**Work instructions:**
Once you reach the line that contains "brown banana: 3 -> 2", retype it and each later line exactly as written, stopping only at the end of the listing.

**Input for this task:**
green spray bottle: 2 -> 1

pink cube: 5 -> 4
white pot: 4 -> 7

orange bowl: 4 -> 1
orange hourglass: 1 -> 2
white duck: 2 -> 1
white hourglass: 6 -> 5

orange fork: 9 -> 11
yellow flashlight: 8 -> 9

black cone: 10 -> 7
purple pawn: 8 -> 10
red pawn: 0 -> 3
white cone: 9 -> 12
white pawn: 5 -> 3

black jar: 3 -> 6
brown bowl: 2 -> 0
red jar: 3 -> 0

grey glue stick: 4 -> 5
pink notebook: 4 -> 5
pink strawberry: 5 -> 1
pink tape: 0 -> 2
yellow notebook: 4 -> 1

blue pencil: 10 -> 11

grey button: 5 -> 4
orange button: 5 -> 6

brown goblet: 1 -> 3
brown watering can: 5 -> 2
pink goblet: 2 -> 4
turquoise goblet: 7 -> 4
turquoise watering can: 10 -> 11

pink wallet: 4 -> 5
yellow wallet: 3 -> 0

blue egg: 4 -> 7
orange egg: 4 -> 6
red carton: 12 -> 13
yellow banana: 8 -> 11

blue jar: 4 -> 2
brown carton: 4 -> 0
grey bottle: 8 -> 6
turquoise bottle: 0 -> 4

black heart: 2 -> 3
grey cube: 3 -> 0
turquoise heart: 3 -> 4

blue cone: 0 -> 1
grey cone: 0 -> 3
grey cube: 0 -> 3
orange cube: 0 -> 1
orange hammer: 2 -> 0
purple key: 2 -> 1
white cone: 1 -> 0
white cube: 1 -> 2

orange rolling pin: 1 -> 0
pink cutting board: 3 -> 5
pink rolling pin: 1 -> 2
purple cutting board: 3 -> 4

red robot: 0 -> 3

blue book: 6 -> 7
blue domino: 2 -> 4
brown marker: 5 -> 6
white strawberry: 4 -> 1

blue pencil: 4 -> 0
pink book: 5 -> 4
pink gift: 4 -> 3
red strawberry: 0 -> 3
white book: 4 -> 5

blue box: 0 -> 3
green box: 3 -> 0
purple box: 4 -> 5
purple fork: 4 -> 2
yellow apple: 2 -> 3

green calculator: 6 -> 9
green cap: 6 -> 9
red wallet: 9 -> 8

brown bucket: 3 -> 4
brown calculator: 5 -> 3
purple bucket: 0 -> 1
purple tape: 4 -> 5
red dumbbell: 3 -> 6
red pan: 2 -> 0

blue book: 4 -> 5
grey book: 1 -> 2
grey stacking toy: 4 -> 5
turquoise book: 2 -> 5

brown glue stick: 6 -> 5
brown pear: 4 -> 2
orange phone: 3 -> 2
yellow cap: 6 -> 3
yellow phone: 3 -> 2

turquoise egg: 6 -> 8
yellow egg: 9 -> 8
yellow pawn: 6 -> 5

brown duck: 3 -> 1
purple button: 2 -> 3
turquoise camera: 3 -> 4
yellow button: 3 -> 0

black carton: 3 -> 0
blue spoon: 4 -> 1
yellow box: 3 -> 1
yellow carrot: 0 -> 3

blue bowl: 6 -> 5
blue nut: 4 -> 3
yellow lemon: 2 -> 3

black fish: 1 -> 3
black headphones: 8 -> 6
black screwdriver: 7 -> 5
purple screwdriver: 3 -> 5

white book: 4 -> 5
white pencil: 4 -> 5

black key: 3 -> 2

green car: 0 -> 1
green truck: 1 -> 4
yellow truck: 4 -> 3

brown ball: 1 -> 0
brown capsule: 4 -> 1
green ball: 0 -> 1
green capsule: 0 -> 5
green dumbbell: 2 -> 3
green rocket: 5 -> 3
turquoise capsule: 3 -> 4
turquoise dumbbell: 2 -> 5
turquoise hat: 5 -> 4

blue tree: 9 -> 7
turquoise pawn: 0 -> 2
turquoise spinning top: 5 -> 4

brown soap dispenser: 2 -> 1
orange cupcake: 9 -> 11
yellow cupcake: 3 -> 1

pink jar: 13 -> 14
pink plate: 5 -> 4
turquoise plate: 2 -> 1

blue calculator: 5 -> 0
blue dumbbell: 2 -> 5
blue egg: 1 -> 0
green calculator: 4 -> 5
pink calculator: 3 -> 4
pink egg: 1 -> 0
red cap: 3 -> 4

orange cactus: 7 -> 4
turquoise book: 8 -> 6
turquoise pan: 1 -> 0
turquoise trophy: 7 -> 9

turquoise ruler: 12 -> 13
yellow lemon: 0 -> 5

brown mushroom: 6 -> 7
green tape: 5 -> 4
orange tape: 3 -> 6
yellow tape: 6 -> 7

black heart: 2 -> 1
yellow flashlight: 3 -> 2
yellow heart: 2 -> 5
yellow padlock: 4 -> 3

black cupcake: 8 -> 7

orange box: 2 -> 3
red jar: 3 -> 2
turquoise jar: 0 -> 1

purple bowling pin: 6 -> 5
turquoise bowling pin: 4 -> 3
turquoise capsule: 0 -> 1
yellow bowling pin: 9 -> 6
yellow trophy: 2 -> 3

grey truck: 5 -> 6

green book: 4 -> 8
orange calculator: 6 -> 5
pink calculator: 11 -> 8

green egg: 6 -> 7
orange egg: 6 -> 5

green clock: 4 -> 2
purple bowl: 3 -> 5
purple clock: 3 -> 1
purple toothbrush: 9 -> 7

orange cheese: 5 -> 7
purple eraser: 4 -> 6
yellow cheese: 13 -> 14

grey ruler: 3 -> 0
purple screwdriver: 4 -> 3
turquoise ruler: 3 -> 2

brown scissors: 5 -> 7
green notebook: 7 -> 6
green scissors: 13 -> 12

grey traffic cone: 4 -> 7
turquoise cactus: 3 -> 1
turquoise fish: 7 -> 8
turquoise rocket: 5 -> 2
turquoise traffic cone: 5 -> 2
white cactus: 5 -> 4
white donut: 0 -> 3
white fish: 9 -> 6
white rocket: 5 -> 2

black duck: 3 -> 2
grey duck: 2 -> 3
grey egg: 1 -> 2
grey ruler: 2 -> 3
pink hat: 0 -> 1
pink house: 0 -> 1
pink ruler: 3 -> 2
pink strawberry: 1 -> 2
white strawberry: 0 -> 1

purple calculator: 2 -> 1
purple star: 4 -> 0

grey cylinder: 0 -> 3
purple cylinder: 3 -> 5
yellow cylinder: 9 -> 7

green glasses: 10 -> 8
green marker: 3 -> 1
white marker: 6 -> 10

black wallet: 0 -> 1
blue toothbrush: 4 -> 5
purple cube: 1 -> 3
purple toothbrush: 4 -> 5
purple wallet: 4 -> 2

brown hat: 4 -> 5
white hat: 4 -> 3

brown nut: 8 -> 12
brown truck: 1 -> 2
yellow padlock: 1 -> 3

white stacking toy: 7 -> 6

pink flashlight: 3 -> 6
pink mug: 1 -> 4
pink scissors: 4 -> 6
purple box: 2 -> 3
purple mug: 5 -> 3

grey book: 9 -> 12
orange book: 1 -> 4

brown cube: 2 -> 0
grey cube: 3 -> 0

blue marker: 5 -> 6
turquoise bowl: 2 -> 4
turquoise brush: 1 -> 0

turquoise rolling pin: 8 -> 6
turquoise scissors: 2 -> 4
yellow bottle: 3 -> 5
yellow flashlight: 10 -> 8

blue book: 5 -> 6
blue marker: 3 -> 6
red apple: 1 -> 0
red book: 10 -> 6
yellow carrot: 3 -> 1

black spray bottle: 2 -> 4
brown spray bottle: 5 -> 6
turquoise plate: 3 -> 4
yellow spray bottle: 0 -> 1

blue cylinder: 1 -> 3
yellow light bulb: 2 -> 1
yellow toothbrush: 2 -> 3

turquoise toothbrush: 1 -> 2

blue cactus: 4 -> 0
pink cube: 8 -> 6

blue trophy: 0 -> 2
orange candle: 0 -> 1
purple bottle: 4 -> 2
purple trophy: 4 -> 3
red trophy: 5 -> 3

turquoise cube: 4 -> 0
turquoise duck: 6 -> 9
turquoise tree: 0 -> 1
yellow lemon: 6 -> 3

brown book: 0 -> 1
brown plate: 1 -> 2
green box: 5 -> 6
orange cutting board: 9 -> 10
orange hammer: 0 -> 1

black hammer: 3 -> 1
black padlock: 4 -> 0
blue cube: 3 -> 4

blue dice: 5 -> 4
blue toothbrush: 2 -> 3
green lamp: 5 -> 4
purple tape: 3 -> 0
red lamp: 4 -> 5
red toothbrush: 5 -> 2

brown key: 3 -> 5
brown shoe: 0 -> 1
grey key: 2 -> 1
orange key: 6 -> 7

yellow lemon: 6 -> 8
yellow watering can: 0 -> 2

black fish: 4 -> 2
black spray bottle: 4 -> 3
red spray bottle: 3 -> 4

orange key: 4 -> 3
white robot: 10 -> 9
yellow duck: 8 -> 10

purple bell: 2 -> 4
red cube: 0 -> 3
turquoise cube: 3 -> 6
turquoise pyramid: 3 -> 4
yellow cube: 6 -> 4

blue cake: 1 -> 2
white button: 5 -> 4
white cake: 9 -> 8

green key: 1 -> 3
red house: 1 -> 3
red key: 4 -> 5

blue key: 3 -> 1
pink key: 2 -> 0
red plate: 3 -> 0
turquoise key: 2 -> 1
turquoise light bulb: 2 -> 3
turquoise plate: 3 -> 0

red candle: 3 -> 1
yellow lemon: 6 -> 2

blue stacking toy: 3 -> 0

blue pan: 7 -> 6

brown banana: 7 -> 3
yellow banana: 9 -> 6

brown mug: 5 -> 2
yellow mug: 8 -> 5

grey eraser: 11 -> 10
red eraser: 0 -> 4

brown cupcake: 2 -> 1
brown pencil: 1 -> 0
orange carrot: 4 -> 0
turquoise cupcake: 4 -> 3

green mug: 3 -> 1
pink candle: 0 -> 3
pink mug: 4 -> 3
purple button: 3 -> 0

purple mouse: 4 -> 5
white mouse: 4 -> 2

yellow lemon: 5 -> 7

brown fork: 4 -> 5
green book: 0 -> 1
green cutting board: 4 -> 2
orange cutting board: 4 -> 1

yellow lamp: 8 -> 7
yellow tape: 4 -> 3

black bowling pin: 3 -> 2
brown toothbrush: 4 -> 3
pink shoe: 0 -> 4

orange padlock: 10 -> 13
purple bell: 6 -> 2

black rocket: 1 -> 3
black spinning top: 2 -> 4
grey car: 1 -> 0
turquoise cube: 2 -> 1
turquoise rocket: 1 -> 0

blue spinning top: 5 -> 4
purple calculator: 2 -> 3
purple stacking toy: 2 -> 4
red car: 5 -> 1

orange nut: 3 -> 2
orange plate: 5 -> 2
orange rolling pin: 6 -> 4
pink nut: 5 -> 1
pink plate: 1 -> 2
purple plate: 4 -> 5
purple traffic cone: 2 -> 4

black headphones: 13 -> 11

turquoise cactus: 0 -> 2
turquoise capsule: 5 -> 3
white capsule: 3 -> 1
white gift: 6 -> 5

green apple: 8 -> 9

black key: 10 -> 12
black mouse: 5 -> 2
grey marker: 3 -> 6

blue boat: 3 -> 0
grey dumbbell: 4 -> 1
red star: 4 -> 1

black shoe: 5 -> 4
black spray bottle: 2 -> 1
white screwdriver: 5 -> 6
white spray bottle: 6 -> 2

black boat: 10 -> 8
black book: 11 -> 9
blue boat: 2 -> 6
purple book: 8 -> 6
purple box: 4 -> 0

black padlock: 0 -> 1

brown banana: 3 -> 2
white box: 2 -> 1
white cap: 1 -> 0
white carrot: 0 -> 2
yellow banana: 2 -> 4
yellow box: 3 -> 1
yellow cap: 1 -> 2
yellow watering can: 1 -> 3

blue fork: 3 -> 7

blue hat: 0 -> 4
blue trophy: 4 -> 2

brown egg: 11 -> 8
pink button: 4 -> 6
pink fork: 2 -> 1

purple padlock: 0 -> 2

**Solution below:**
brown banana: 3 -> 2
white box: 2 -> 1
white cap: 1 -> 0
white carrot: 0 -> 2
yellow banana: 2 -> 4
yellow box: 3 -> 1
yellow cap: 1 -> 2
yellow watering can: 1 -> 3

blue fork: 3 -> 7

blue hat: 0 -> 4
blue trophy: 4 -> 2

brown egg: 11 -> 8
pink button: 4 -> 6
pink fork: 2 -> 1

purple padlock: 0 -> 2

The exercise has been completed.